- _The input_

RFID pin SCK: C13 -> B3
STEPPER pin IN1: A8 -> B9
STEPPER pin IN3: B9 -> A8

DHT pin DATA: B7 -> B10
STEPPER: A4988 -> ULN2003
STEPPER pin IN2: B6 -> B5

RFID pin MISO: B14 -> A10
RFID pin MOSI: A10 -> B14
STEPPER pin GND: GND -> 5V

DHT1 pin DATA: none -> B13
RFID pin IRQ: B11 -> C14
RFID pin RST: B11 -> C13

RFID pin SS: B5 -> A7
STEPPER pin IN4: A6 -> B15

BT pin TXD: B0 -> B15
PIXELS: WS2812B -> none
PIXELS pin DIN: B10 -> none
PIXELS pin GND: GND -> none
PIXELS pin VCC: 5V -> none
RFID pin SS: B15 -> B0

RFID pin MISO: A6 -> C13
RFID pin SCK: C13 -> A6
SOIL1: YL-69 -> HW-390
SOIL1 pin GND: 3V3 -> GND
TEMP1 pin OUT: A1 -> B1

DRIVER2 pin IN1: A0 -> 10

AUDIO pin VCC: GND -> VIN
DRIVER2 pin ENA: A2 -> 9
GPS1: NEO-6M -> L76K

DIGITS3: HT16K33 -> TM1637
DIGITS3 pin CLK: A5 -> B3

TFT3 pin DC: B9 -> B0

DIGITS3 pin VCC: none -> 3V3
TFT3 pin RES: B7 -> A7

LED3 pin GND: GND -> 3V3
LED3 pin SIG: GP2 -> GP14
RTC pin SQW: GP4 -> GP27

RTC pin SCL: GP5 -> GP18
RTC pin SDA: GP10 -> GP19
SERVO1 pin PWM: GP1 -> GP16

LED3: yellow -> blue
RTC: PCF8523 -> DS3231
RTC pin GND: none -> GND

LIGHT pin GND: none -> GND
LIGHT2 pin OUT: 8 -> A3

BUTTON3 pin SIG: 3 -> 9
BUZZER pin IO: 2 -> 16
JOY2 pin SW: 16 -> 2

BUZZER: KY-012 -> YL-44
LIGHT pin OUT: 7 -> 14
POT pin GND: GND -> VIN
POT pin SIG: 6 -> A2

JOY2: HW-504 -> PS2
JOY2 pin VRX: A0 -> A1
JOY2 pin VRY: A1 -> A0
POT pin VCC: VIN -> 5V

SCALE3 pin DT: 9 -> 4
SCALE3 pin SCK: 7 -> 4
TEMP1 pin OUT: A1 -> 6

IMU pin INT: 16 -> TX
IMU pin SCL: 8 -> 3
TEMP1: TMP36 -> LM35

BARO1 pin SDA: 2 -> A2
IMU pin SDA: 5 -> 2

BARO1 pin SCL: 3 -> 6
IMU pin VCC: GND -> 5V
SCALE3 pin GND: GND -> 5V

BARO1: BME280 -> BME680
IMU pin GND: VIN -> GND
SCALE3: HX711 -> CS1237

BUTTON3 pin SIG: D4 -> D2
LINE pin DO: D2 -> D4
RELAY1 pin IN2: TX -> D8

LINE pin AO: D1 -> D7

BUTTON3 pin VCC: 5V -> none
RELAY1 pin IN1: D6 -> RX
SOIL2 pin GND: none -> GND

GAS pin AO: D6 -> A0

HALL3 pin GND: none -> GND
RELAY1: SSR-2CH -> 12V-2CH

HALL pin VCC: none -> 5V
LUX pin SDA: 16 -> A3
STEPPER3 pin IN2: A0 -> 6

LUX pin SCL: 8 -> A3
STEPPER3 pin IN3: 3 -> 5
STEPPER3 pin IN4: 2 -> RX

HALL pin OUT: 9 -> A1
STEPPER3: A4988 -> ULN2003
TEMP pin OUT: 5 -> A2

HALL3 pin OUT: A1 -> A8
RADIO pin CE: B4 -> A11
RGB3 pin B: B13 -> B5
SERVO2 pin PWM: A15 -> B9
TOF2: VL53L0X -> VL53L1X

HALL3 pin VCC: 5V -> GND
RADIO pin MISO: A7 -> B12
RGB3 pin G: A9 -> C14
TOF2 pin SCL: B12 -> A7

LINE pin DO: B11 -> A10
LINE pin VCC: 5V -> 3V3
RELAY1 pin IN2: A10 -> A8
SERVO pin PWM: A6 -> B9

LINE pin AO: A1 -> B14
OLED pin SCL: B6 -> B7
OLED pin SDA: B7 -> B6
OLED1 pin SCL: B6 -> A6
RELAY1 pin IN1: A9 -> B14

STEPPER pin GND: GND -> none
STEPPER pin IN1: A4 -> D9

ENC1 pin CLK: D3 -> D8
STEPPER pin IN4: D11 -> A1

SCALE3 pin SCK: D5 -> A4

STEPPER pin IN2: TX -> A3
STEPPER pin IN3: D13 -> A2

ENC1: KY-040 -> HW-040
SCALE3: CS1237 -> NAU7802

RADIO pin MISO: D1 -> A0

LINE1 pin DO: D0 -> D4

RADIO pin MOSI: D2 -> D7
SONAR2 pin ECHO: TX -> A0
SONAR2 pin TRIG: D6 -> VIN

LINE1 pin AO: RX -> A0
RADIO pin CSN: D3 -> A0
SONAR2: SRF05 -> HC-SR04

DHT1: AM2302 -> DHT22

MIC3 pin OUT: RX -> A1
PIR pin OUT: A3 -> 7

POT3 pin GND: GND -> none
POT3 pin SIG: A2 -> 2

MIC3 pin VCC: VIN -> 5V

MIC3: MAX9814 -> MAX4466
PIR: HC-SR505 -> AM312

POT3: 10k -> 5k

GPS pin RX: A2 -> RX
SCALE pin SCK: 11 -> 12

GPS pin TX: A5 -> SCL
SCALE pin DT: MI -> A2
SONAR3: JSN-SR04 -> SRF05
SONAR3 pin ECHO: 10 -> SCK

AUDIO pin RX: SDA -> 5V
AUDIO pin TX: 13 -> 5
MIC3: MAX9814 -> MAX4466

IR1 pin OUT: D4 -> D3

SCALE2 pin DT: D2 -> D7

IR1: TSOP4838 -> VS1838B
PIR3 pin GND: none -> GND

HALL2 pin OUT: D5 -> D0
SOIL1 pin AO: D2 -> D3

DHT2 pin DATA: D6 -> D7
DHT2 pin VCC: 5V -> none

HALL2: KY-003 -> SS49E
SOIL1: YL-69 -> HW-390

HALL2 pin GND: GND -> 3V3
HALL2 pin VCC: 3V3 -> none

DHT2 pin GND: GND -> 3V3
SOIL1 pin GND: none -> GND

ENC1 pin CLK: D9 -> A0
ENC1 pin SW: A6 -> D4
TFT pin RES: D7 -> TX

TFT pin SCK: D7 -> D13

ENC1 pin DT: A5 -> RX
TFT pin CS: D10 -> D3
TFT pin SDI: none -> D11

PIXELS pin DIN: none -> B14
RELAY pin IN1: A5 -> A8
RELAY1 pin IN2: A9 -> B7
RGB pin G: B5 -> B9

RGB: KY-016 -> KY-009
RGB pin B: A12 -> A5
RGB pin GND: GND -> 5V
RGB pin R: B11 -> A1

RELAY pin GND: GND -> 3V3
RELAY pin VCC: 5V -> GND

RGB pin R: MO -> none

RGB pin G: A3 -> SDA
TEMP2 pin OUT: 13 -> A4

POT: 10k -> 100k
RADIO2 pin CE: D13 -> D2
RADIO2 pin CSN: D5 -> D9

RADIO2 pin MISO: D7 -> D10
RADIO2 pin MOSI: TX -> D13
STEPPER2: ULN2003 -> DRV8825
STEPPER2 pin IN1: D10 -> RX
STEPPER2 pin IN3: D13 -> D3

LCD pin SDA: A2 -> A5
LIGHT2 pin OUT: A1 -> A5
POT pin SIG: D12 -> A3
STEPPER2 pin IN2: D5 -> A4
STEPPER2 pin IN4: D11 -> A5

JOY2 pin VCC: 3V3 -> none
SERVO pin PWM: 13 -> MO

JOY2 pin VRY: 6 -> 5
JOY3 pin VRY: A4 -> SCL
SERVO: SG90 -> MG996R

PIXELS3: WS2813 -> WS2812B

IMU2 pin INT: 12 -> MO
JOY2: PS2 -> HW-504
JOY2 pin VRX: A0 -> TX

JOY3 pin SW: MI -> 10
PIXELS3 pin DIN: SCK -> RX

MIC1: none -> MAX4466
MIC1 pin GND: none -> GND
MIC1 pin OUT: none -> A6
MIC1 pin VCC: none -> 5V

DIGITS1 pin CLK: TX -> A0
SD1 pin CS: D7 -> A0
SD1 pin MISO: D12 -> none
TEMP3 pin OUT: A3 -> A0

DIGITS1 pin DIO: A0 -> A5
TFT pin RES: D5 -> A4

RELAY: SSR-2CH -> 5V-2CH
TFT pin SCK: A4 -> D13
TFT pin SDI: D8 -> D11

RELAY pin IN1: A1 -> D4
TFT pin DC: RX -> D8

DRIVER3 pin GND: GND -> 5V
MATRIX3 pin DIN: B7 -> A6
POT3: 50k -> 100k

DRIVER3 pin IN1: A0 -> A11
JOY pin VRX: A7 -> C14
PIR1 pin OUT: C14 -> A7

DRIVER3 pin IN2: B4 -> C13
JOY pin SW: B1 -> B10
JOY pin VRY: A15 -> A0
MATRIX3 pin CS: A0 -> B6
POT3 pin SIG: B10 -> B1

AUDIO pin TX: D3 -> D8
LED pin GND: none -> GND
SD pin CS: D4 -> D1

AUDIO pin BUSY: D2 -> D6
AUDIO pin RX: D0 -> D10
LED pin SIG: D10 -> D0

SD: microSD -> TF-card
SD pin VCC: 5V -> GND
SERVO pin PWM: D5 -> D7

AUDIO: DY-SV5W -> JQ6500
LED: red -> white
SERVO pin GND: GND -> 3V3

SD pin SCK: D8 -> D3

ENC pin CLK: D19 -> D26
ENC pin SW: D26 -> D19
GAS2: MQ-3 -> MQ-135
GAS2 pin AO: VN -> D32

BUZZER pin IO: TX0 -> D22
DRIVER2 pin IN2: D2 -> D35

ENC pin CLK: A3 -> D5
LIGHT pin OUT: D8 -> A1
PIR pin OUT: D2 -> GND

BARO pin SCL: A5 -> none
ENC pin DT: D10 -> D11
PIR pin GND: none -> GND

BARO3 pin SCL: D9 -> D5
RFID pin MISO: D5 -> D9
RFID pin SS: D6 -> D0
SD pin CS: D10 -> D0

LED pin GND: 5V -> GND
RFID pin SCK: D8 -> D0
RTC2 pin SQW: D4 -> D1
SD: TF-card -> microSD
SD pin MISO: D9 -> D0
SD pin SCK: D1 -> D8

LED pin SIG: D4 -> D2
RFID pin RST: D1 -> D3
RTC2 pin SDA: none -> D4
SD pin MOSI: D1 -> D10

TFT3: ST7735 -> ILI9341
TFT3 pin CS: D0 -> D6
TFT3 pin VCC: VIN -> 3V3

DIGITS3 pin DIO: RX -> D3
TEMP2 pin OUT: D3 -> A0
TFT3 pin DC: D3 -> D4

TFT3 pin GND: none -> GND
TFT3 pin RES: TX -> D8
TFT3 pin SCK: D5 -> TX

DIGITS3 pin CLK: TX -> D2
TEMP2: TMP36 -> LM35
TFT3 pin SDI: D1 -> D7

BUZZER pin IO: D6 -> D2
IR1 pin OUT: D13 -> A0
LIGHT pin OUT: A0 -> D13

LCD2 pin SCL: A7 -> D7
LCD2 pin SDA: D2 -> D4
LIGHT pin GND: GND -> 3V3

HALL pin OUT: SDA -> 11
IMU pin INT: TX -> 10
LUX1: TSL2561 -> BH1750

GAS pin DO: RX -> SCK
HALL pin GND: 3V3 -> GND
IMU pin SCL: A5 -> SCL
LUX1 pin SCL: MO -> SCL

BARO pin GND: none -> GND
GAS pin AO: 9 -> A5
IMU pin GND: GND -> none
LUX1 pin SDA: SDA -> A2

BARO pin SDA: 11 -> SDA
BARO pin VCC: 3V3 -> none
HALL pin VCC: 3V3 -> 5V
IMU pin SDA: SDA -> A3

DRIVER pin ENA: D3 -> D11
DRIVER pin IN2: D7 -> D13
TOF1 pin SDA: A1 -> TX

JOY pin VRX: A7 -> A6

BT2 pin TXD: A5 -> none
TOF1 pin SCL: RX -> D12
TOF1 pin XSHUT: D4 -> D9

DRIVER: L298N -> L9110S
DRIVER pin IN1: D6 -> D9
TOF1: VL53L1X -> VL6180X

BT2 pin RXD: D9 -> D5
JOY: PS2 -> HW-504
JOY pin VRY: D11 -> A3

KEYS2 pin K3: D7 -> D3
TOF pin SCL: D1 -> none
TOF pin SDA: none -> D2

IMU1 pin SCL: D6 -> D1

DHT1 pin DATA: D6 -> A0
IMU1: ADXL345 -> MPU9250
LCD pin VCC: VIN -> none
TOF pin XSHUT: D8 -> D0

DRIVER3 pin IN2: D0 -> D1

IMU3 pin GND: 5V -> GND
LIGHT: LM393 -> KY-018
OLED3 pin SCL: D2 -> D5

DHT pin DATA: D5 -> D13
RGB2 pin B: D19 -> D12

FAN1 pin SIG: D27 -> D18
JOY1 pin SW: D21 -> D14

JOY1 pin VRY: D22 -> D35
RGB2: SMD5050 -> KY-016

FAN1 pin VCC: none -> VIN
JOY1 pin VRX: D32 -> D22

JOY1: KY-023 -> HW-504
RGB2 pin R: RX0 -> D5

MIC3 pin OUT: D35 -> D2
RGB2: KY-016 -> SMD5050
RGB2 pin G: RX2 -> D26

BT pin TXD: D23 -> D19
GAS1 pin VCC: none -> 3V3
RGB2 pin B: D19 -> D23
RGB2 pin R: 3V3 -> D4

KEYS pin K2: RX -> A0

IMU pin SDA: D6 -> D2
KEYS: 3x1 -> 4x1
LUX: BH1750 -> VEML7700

- _Work item_
Every line in the data that holds "MISO" should be copied out.

- _Answer to the problem_
RFID pin MISO: B14 -> A10
RFID pin MISO: A6 -> C13
RADIO pin MISO: A7 -> B12
RADIO pin MISO: D1 -> A0
RADIO2 pin MISO: D7 -> D10
SD1 pin MISO: D12 -> none
RFID pin MISO: D5 -> D9
SD pin MISO: D9 -> D0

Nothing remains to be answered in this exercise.